EXCERPTED RECORDS:
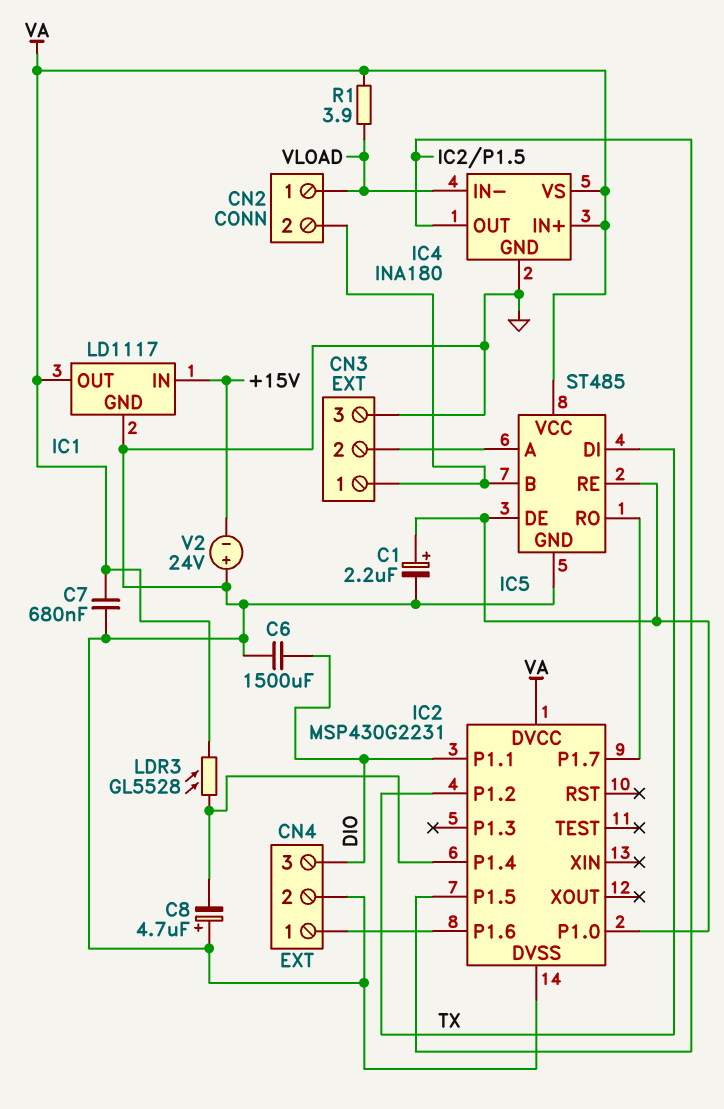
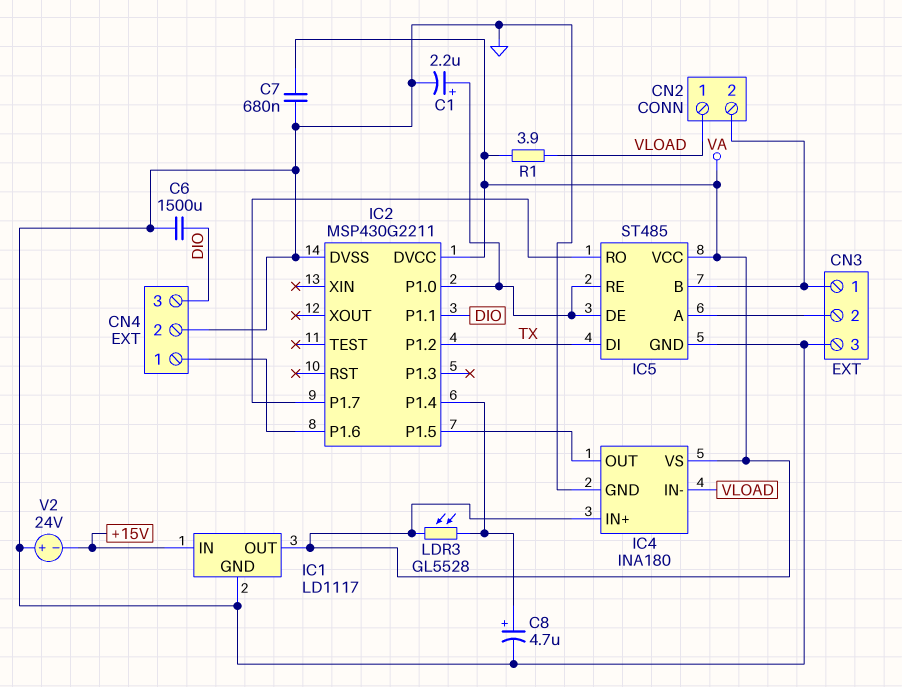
C8: 4.7uF (plus GND, minus IC2/P1.4) -> 4.7uF (plus IC2/P1.4, minus GND)
IC2: MSP430G2231 -> MSP430G2211

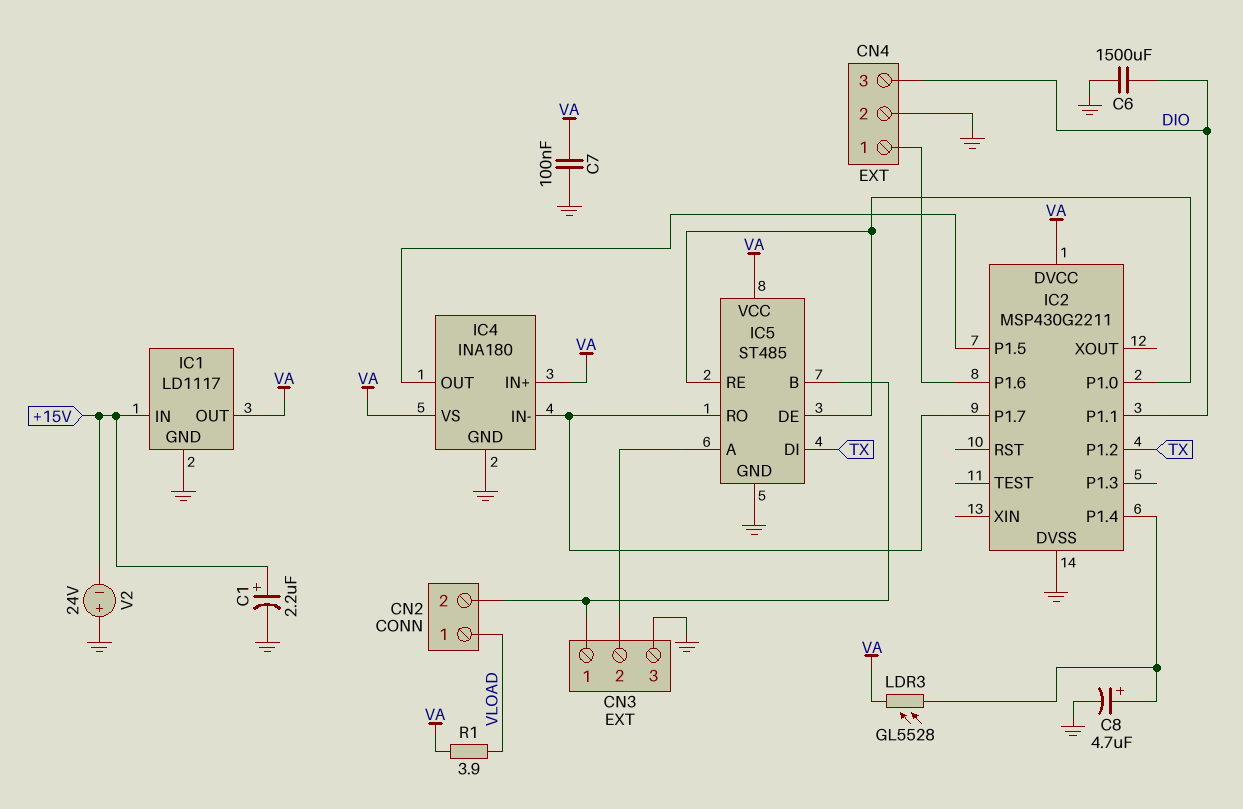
C1: 2.2uF (plus IC2/P1.0, minus GND) -> 2.2uF (plus +15V, minus GND)
C7: 680nF (GND, VA) -> 100nF (GND, VA)
IC4 pin IN-: VLOAD -> IC2/P1.7

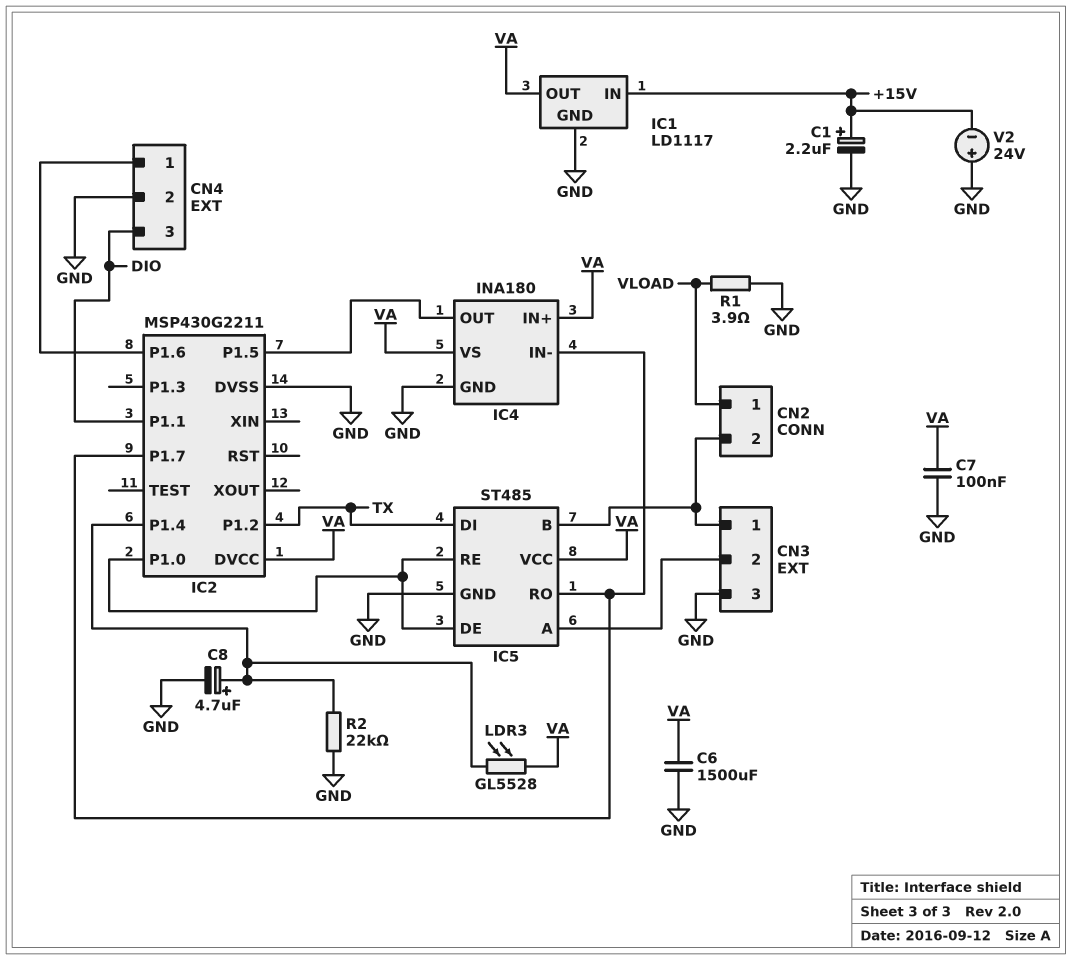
C6: 1500uF (DIO, GND) -> 1500uF (GND, VA)
R1: 3.9 (VA, VLOAD) -> 3.9 (GND, VLOAD)
R2: none -> 22k (GND, IC2/P1.4)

WHAT TO DO: Note how many lines in the listing above contain the word "minus" and give only that number.

ANSWER BELOW: 2